- Your goal
Lines to return, exactly: from the line with "(551, 545) = (452, 495): none" to the line with "(837, 351) = (742, 332): yellow" in the entries below, both included.

- Entries shown
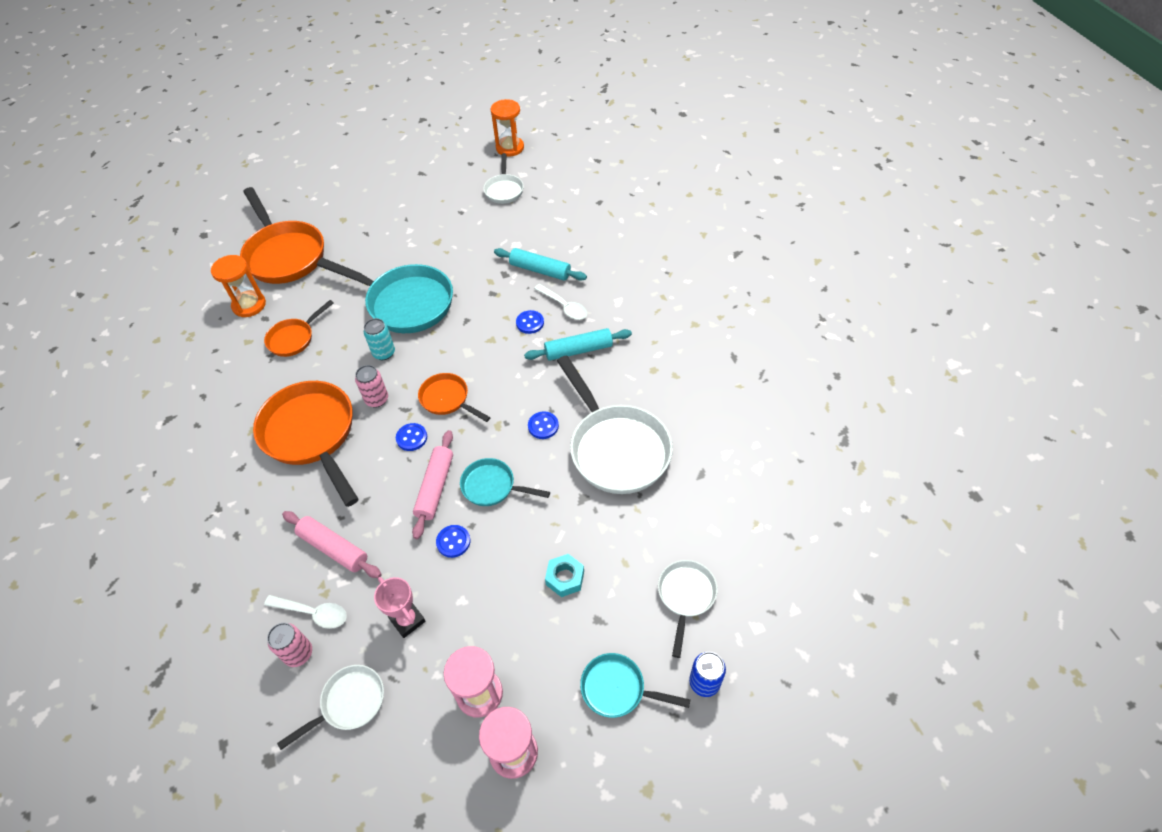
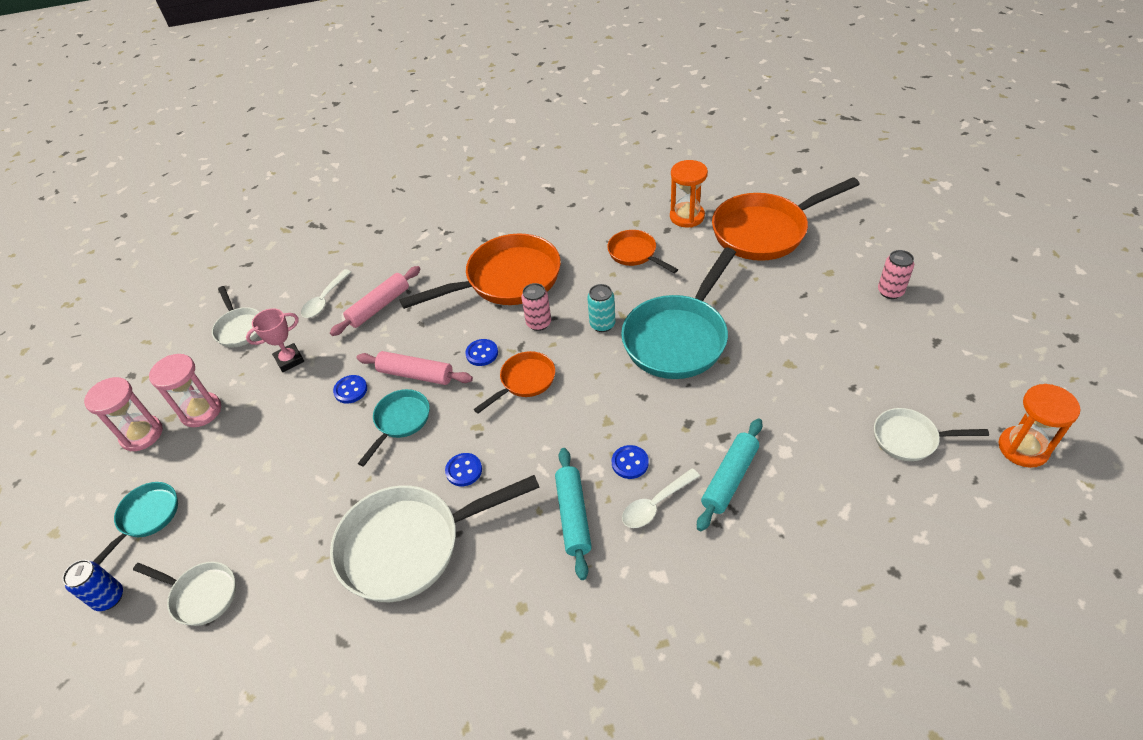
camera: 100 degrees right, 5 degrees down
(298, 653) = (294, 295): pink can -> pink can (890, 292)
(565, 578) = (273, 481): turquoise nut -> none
...
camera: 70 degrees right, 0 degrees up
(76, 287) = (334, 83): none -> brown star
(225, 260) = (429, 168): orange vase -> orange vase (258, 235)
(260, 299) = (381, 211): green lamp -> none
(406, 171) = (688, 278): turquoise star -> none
---
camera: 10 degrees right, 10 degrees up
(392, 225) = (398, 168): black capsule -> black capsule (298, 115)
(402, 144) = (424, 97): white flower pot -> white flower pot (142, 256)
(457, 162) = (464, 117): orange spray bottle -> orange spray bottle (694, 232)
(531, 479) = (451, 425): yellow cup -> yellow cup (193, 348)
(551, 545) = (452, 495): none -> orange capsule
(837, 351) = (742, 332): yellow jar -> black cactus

- Answer for this exercise
(551, 545) = (452, 495): none -> orange capsule
(837, 351) = (742, 332): yellow jar -> black cactus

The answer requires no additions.